### Excerpted records
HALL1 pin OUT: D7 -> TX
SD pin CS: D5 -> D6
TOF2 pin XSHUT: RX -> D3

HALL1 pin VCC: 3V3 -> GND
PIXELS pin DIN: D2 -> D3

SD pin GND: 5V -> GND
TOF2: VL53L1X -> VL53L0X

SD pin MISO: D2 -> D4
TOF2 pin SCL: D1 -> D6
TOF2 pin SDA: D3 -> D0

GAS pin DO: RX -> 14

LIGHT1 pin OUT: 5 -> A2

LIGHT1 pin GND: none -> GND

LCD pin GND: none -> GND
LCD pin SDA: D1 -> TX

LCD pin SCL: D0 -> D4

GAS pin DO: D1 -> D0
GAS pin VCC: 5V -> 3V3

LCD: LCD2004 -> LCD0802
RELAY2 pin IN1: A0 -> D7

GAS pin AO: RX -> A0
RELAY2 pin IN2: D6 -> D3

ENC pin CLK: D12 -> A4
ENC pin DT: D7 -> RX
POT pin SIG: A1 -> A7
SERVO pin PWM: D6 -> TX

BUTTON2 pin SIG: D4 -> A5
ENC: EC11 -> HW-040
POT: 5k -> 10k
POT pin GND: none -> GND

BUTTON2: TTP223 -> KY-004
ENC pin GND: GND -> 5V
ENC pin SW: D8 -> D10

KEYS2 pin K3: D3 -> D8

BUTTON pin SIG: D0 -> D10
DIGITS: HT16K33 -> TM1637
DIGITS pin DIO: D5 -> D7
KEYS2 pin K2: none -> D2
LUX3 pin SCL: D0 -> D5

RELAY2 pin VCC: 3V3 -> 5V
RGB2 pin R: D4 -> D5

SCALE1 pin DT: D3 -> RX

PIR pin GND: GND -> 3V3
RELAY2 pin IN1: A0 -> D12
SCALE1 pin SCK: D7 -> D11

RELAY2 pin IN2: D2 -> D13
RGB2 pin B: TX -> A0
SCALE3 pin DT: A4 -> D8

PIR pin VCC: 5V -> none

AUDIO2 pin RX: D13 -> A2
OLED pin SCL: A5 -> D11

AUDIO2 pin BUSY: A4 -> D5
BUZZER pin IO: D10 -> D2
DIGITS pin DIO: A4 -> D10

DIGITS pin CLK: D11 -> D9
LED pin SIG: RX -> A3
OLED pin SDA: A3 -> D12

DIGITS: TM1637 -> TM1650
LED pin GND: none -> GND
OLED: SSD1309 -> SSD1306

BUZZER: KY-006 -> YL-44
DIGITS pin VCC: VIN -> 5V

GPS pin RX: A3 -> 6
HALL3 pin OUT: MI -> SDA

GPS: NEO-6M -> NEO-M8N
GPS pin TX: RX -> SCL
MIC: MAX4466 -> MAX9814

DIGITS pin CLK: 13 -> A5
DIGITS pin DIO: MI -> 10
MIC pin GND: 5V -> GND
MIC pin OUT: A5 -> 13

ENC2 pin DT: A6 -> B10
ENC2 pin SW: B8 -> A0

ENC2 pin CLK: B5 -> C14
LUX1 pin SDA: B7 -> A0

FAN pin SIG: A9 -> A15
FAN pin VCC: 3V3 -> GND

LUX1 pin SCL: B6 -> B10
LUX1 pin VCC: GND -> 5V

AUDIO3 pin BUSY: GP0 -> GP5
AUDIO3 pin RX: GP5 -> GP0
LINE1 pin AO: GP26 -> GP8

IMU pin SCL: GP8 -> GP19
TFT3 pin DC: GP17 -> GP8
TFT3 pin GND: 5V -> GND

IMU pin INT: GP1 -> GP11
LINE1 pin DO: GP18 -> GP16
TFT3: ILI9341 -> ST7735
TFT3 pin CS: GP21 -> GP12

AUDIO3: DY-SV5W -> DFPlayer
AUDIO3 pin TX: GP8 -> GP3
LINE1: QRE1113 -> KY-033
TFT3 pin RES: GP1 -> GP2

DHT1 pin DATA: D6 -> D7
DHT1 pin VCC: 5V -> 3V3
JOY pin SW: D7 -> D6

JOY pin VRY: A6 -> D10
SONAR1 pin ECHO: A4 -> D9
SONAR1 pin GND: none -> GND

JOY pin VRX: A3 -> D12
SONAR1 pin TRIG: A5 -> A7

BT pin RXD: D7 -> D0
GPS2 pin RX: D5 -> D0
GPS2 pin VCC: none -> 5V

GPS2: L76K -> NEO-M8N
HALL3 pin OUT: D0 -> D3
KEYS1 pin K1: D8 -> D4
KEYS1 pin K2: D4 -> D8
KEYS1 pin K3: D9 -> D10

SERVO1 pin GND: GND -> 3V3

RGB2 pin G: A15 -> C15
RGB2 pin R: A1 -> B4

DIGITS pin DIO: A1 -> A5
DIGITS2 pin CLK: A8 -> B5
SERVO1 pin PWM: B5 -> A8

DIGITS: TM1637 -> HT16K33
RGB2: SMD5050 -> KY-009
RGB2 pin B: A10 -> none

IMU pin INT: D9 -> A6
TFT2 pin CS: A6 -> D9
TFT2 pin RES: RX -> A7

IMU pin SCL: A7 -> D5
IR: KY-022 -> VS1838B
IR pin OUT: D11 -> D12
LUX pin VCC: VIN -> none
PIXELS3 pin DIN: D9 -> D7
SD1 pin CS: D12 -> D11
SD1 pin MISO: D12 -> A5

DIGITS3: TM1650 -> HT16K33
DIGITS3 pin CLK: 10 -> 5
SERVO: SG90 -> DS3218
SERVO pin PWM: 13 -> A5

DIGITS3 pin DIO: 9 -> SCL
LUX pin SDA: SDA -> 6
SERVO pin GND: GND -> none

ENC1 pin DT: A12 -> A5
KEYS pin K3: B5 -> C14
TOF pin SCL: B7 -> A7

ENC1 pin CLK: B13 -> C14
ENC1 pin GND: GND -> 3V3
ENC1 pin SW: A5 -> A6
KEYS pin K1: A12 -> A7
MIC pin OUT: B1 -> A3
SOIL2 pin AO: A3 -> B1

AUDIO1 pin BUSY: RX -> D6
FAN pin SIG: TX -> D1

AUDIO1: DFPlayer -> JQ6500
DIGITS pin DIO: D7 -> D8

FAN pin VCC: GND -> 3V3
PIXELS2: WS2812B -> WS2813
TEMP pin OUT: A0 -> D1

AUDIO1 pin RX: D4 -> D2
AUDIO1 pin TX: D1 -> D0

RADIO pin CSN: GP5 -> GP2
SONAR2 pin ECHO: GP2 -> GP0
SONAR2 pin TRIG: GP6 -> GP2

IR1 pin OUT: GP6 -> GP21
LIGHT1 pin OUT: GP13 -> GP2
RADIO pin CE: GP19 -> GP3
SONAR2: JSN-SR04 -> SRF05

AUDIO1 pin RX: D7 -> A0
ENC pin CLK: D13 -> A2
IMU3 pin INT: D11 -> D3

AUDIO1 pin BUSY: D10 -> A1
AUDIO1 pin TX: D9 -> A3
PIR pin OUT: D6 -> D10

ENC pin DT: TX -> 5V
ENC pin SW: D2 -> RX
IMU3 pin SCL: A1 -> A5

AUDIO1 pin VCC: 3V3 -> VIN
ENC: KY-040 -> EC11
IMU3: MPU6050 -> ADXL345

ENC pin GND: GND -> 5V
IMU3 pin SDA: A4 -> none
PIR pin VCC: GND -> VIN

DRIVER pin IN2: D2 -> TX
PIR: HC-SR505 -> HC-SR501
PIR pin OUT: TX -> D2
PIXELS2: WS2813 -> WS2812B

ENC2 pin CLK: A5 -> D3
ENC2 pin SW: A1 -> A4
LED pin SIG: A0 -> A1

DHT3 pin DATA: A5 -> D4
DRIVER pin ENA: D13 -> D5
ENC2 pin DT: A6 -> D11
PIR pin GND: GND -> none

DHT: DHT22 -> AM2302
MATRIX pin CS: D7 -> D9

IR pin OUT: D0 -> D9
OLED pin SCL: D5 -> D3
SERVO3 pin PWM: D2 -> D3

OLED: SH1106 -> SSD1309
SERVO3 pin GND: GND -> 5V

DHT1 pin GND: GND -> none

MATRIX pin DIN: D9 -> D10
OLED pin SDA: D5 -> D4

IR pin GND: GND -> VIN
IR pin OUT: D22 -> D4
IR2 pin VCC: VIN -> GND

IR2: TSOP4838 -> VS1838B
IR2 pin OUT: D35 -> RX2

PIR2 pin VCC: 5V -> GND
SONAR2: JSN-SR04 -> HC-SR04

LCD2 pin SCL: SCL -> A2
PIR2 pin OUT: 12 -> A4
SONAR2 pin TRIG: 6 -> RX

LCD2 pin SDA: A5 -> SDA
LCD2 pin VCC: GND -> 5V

### Task statement
For the listing above, print only the lines starting at the line containing "ENC1 pin CLK: B13 -> C14" and ending at the line containing "AUDIO1 pin RX: D7 -> A0", exactly, both included.

### Result
ENC1 pin CLK: B13 -> C14
ENC1 pin GND: GND -> 3V3
ENC1 pin SW: A5 -> A6
KEYS pin K1: A12 -> A7
MIC pin OUT: B1 -> A3
SOIL2 pin AO: A3 -> B1

AUDIO1 pin BUSY: RX -> D6
FAN pin SIG: TX -> D1

AUDIO1: DFPlayer -> JQ6500
DIGITS pin DIO: D7 -> D8

FAN pin VCC: GND -> 3V3
PIXELS2: WS2812B -> WS2813
TEMP pin OUT: A0 -> D1

AUDIO1 pin RX: D4 -> D2
AUDIO1 pin TX: D1 -> D0

RADIO pin CSN: GP5 -> GP2
SONAR2 pin ECHO: GP2 -> GP0
SONAR2 pin TRIG: GP6 -> GP2

IR1 pin OUT: GP6 -> GP21
LIGHT1 pin OUT: GP13 -> GP2
RADIO pin CE: GP19 -> GP3
SONAR2: JSN-SR04 -> SRF05

AUDIO1 pin RX: D7 -> A0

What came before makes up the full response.